**Requirement:**
Reproduce every record precisely, leaving no line out.

== Segment start ==

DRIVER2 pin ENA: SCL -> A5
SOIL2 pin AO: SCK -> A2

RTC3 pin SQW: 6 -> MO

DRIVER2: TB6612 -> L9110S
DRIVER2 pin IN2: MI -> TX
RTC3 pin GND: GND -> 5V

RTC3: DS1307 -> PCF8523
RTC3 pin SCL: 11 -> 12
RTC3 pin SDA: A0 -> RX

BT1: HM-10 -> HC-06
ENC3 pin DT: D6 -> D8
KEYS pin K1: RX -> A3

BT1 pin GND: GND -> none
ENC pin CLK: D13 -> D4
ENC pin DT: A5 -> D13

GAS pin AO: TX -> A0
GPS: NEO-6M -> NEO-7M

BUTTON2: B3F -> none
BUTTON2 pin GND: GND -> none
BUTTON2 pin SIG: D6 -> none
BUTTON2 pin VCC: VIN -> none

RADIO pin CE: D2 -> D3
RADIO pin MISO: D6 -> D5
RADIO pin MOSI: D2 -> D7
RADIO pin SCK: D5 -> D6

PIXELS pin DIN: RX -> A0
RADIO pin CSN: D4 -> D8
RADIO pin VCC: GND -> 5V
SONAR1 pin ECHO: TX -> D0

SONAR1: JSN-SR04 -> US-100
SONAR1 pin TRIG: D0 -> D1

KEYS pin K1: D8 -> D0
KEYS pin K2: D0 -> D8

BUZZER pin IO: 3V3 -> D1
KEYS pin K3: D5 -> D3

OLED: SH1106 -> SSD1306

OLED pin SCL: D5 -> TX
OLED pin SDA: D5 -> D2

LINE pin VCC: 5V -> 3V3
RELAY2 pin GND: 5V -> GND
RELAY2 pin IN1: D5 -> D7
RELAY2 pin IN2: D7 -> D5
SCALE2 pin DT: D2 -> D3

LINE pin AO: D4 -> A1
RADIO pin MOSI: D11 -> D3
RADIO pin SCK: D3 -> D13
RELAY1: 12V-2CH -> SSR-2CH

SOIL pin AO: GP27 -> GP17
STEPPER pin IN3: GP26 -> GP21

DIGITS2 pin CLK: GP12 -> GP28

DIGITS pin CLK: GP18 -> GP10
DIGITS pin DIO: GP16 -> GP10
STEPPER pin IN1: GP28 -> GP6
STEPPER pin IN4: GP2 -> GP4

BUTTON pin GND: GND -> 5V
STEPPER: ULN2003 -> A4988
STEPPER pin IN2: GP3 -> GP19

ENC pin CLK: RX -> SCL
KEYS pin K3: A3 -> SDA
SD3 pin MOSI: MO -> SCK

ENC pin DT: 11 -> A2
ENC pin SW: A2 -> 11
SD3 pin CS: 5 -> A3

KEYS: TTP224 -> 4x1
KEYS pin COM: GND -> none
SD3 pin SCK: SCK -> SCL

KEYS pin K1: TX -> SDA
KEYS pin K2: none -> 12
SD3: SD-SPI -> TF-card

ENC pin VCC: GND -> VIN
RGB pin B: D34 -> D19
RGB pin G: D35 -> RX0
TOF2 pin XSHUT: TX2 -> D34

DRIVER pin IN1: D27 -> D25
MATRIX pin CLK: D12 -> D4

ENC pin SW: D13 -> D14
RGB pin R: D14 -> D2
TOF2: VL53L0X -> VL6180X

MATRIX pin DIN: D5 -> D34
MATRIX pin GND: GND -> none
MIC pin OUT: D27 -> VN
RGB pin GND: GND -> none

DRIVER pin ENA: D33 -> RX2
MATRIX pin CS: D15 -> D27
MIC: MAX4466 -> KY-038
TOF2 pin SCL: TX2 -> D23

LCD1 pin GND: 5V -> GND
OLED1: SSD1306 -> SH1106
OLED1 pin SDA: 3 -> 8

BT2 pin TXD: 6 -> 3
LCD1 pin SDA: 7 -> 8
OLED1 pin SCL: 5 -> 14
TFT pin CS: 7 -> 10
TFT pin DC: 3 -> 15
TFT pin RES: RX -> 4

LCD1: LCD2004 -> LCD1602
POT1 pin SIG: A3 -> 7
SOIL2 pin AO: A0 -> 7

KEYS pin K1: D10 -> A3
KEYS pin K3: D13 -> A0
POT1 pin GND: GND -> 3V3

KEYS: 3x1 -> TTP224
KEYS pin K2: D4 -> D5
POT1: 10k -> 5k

== Segment end ==

**Result below:**
DRIVER2 pin ENA: SCL -> A5
SOIL2 pin AO: SCK -> A2

RTC3 pin SQW: 6 -> MO

DRIVER2: TB6612 -> L9110S
DRIVER2 pin IN2: MI -> TX
RTC3 pin GND: GND -> 5V

RTC3: DS1307 -> PCF8523
RTC3 pin SCL: 11 -> 12
RTC3 pin SDA: A0 -> RX

BT1: HM-10 -> HC-06
ENC3 pin DT: D6 -> D8
KEYS pin K1: RX -> A3

BT1 pin GND: GND -> none
ENC pin CLK: D13 -> D4
ENC pin DT: A5 -> D13

GAS pin AO: TX -> A0
GPS: NEO-6M -> NEO-7M

BUTTON2: B3F -> none
BUTTON2 pin GND: GND -> none
BUTTON2 pin SIG: D6 -> none
BUTTON2 pin VCC: VIN -> none

RADIO pin CE: D2 -> D3
RADIO pin MISO: D6 -> D5
RADIO pin MOSI: D2 -> D7
RADIO pin SCK: D5 -> D6

PIXELS pin DIN: RX -> A0
RADIO pin CSN: D4 -> D8
RADIO pin VCC: GND -> 5V
SONAR1 pin ECHO: TX -> D0

SONAR1: JSN-SR04 -> US-100
SONAR1 pin TRIG: D0 -> D1

KEYS pin K1: D8 -> D0
KEYS pin K2: D0 -> D8

BUZZER pin IO: 3V3 -> D1
KEYS pin K3: D5 -> D3

OLED: SH1106 -> SSD1306

OLED pin SCL: D5 -> TX
OLED pin SDA: D5 -> D2

LINE pin VCC: 5V -> 3V3
RELAY2 pin GND: 5V -> GND
RELAY2 pin IN1: D5 -> D7
RELAY2 pin IN2: D7 -> D5
SCALE2 pin DT: D2 -> D3

LINE pin AO: D4 -> A1
RADIO pin MOSI: D11 -> D3
RADIO pin SCK: D3 -> D13
RELAY1: 12V-2CH -> SSR-2CH

SOIL pin AO: GP27 -> GP17
STEPPER pin IN3: GP26 -> GP21

DIGITS2 pin CLK: GP12 -> GP28

DIGITS pin CLK: GP18 -> GP10
DIGITS pin DIO: GP16 -> GP10
STEPPER pin IN1: GP28 -> GP6
STEPPER pin IN4: GP2 -> GP4

BUTTON pin GND: GND -> 5V
STEPPER: ULN2003 -> A4988
STEPPER pin IN2: GP3 -> GP19

ENC pin CLK: RX -> SCL
KEYS pin K3: A3 -> SDA
SD3 pin MOSI: MO -> SCK

ENC pin DT: 11 -> A2
ENC pin SW: A2 -> 11
SD3 pin CS: 5 -> A3

KEYS: TTP224 -> 4x1
KEYS pin COM: GND -> none
SD3 pin SCK: SCK -> SCL

KEYS pin K1: TX -> SDA
KEYS pin K2: none -> 12
SD3: SD-SPI -> TF-card

ENC pin VCC: GND -> VIN
RGB pin B: D34 -> D19
RGB pin G: D35 -> RX0
TOF2 pin XSHUT: TX2 -> D34

DRIVER pin IN1: D27 -> D25
MATRIX pin CLK: D12 -> D4

ENC pin SW: D13 -> D14
RGB pin R: D14 -> D2
TOF2: VL53L0X -> VL6180X

MATRIX pin DIN: D5 -> D34
MATRIX pin GND: GND -> none
MIC pin OUT: D27 -> VN
RGB pin GND: GND -> none

DRIVER pin ENA: D33 -> RX2
MATRIX pin CS: D15 -> D27
MIC: MAX4466 -> KY-038
TOF2 pin SCL: TX2 -> D23

LCD1 pin GND: 5V -> GND
OLED1: SSD1306 -> SH1106
OLED1 pin SDA: 3 -> 8

BT2 pin TXD: 6 -> 3
LCD1 pin SDA: 7 -> 8
OLED1 pin SCL: 5 -> 14
TFT pin CS: 7 -> 10
TFT pin DC: 3 -> 15
TFT pin RES: RX -> 4

LCD1: LCD2004 -> LCD1602
POT1 pin SIG: A3 -> 7
SOIL2 pin AO: A0 -> 7

KEYS pin K1: D10 -> A3
KEYS pin K3: D13 -> A0
POT1 pin GND: GND -> 3V3

KEYS: 3x1 -> TTP224
KEYS pin K2: D4 -> D5
POT1: 10k -> 5k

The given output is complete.